▸ **What to do**
In the listing below, find the line with "moved: książka [zielony]", then repeat exactly every line from the top through that one.

▸ **Given records**
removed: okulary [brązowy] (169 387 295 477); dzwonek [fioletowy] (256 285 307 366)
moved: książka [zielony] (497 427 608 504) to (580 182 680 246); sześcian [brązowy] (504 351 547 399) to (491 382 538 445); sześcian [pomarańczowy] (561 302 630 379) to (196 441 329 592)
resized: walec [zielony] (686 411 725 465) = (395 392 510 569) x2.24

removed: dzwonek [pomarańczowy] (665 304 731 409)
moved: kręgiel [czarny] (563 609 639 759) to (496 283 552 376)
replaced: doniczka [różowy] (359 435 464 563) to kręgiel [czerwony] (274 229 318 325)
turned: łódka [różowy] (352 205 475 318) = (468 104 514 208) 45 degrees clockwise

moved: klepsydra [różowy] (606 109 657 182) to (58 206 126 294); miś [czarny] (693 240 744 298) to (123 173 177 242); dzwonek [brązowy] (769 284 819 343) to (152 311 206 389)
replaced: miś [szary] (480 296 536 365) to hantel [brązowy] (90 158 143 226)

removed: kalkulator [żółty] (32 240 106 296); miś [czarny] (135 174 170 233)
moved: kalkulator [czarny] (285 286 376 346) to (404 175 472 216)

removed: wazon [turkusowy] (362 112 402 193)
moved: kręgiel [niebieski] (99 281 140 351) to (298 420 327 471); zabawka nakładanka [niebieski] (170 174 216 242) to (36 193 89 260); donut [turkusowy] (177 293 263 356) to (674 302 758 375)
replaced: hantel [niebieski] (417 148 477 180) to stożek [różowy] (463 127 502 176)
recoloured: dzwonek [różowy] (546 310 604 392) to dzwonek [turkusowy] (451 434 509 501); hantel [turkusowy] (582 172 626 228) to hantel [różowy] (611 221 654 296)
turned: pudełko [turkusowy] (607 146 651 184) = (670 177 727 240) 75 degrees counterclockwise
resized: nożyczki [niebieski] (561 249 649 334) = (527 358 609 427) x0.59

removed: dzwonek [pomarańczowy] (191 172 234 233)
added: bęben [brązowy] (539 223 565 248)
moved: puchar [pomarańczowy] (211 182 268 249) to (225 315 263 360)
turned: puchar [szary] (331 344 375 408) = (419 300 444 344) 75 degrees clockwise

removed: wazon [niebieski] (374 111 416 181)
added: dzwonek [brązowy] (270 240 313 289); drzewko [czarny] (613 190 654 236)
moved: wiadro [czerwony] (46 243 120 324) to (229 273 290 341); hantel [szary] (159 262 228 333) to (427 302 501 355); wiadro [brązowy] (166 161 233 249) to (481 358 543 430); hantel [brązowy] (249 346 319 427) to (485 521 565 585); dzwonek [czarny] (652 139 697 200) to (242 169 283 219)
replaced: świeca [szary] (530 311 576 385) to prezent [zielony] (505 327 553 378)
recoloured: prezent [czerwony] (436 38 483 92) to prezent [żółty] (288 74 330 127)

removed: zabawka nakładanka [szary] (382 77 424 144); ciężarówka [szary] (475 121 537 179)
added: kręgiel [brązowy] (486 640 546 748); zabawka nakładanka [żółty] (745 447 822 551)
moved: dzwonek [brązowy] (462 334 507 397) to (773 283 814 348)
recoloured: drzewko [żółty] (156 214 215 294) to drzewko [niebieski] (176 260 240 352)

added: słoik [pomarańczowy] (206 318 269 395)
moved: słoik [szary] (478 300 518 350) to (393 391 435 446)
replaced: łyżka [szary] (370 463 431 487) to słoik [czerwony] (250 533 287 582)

▸ **Solved problem**
removed: okulary [brązowy] (169 387 295 477); dzwonek [fioletowy] (256 285 307 366)
moved: książka [zielony] (497 427 608 504) to (580 182 680 246); sześcian [brązowy] (504 351 547 399) to (491 382 538 445); sześcian [pomarańczowy] (561 302 630 379) to (196 441 329 592)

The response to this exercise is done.